- MATERIAL PROVIDED -
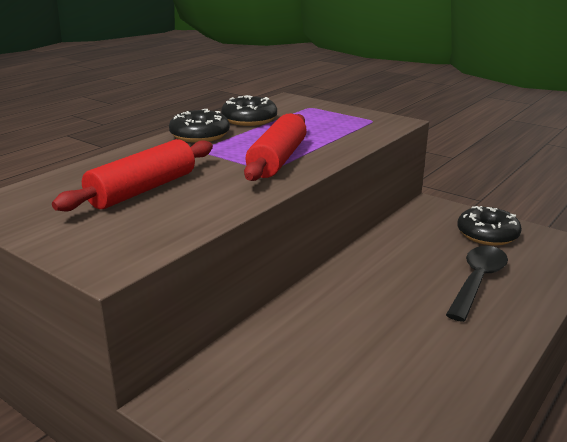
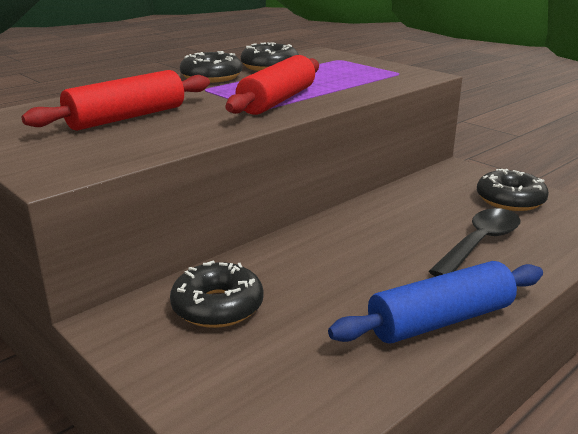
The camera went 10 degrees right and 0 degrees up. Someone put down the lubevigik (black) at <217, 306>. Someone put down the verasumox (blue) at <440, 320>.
* * *
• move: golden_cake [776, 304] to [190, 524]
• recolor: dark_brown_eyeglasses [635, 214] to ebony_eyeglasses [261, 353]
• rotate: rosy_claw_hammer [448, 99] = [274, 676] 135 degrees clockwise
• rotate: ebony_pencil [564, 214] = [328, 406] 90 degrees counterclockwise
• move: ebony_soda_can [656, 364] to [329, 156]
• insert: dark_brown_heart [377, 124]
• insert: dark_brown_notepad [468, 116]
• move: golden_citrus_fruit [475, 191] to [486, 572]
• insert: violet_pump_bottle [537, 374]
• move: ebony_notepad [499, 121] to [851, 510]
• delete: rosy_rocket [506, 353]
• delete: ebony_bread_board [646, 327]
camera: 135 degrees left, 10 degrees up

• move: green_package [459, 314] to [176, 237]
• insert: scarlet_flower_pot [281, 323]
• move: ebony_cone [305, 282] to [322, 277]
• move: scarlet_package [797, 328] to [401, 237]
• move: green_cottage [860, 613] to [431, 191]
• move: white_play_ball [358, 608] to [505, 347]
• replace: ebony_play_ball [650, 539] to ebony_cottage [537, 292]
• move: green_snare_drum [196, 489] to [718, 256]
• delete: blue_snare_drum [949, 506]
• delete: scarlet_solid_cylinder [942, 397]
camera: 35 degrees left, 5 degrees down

- WHAT YOU WILL DO -
I need every line of the material that includes "rotate", so please copy them out.

- EXERCISE SOLUTION -
• rotate: rosy_claw_hammer [448, 99] = [274, 676] 135 degrees clockwise
• rotate: ebony_pencil [564, 214] = [328, 406] 90 degrees counterclockwise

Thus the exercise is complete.